WHAT YOU HAVE TO DO
The pictures are to be dropped, and the records below are to be restated word for word.

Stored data
——
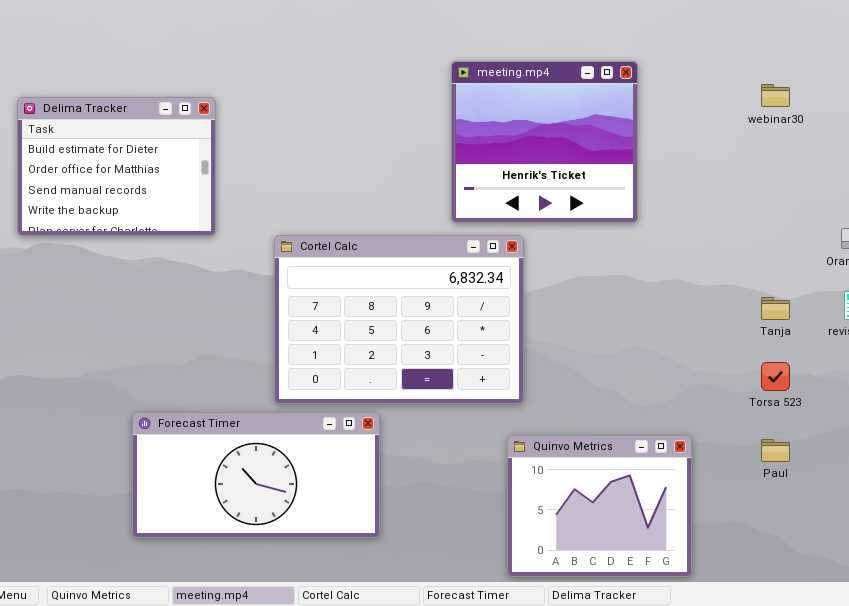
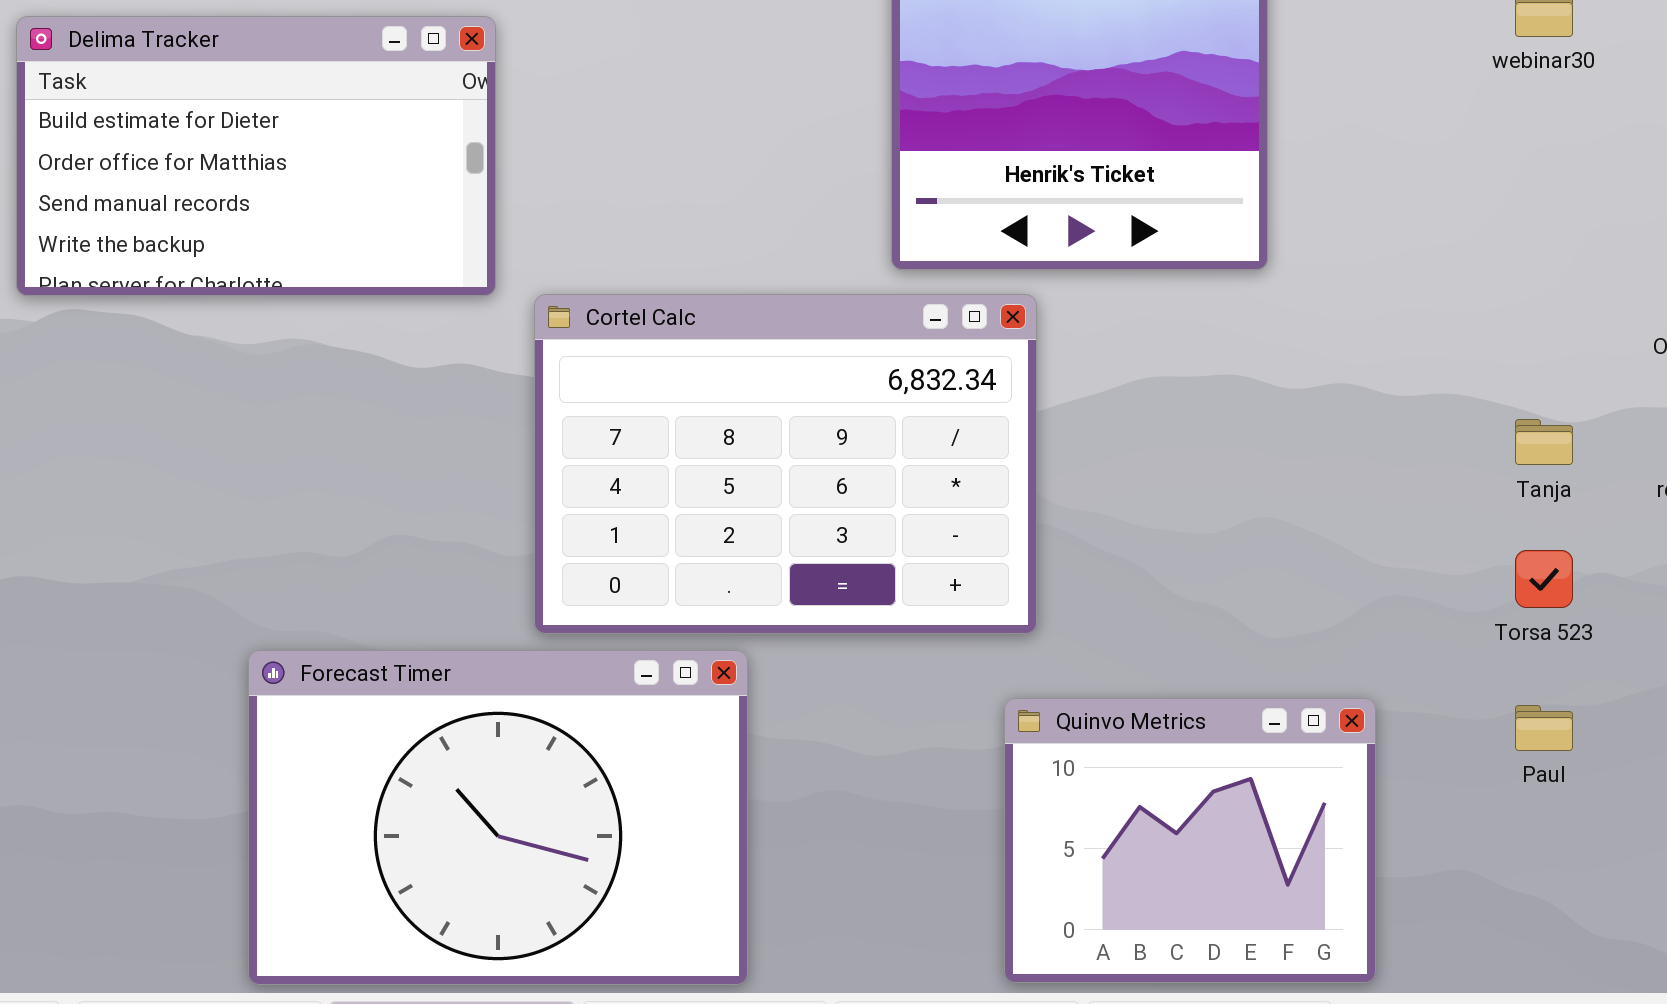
Delima Tracker: [17,97,216,236] -> [16,16,496,296], resized
Forecast Timer: [132,412,380,538] -> [248,650,748,985], resized

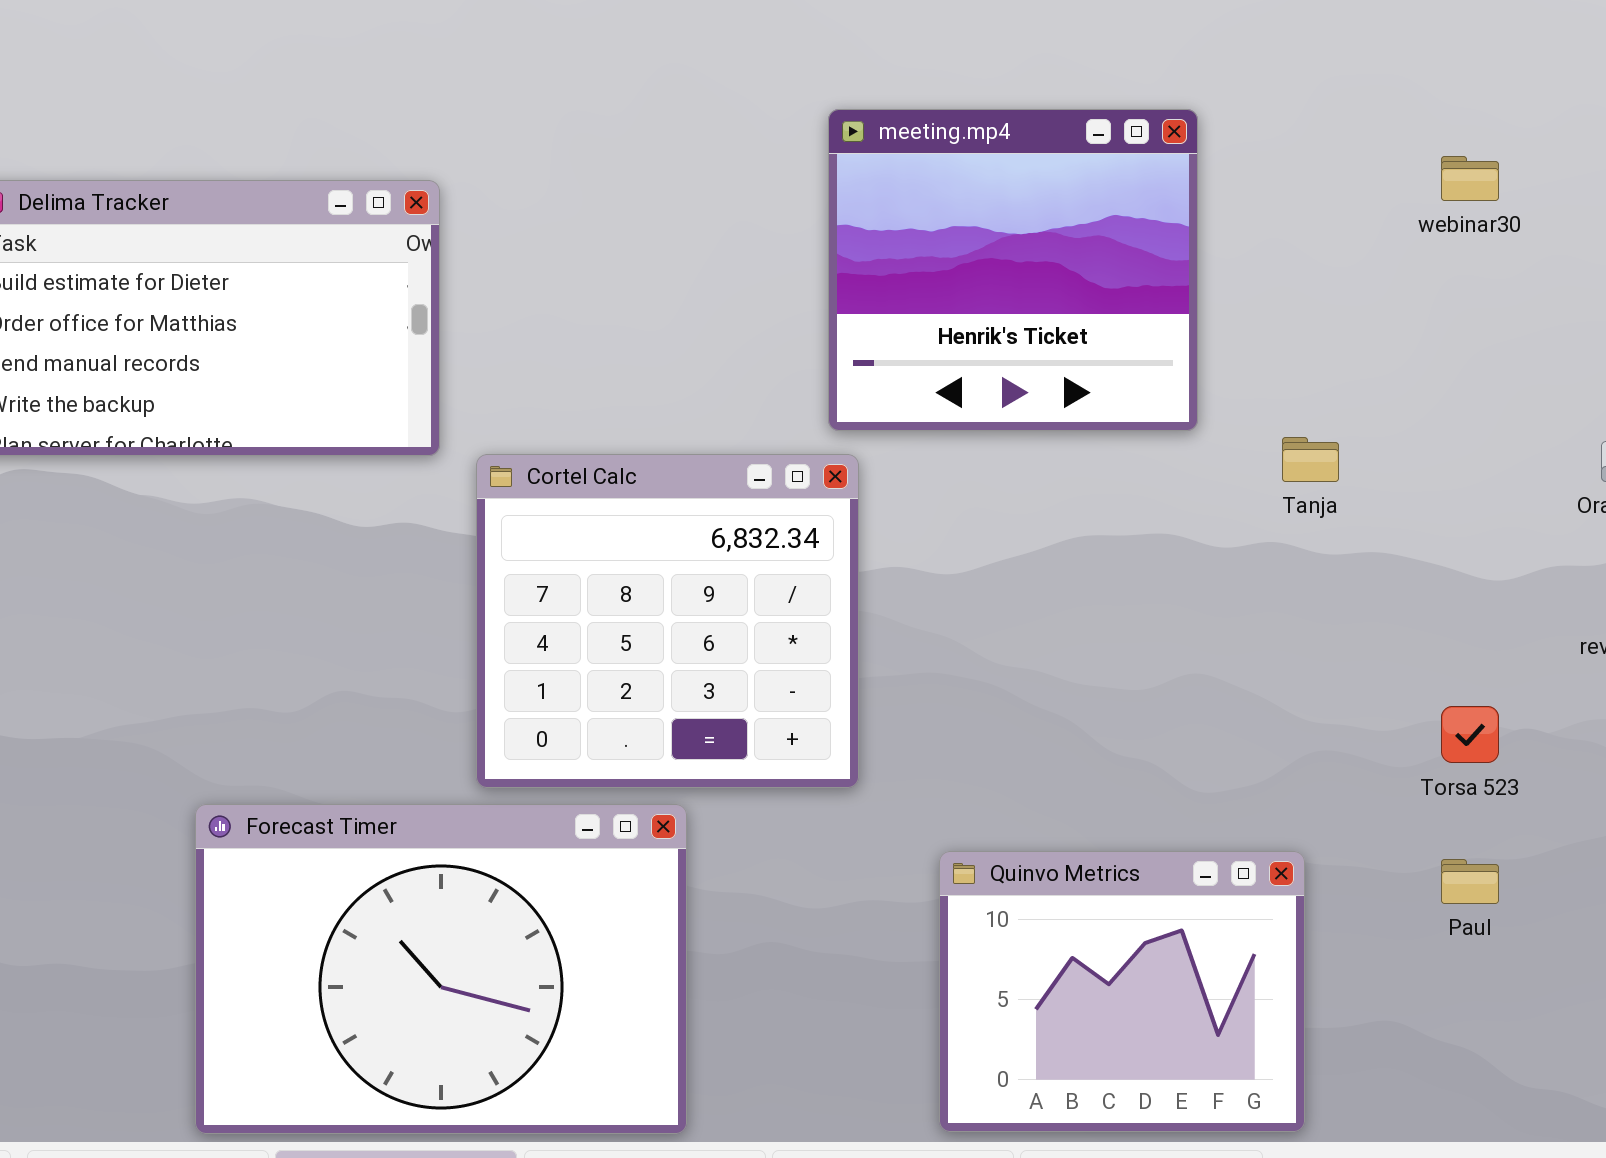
Cortel Calc: [534,294,1037,634] -> [476,454,859,788], resized
Tanja: [1515,419,1573,465] -> [1282,437,1339,482], moved

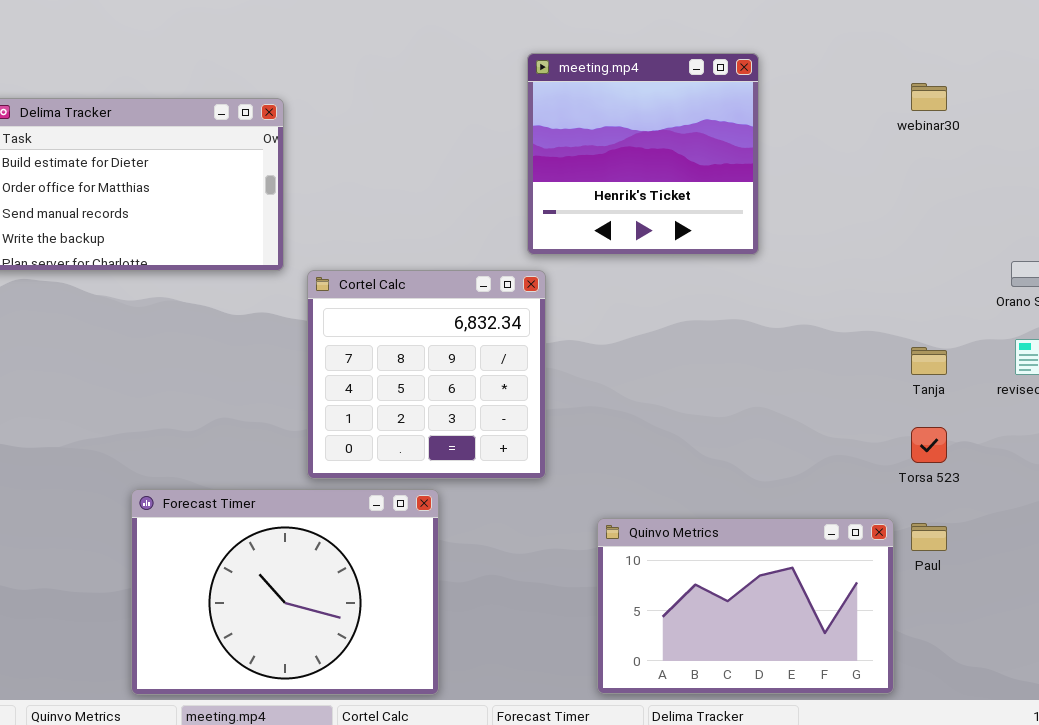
Tanja: [1282,437,1339,482] -> [911,347,947,375], moved
Quinvo Metrics: [939,851,1305,1132] -> [597,518,894,694], resized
——
RESULT OF THE EXERCISE
Delima Tracker: [17,97,216,236] -> [16,16,496,296], resized
Forecast Timer: [132,412,380,538] -> [248,650,748,985], resized

Cortel Calc: [534,294,1037,634] -> [476,454,859,788], resized
Tanja: [1515,419,1573,465] -> [1282,437,1339,482], moved

Tanja: [1282,437,1339,482] -> [911,347,947,375], moved
Quinvo Metrics: [939,851,1305,1132] -> [597,518,894,694], resized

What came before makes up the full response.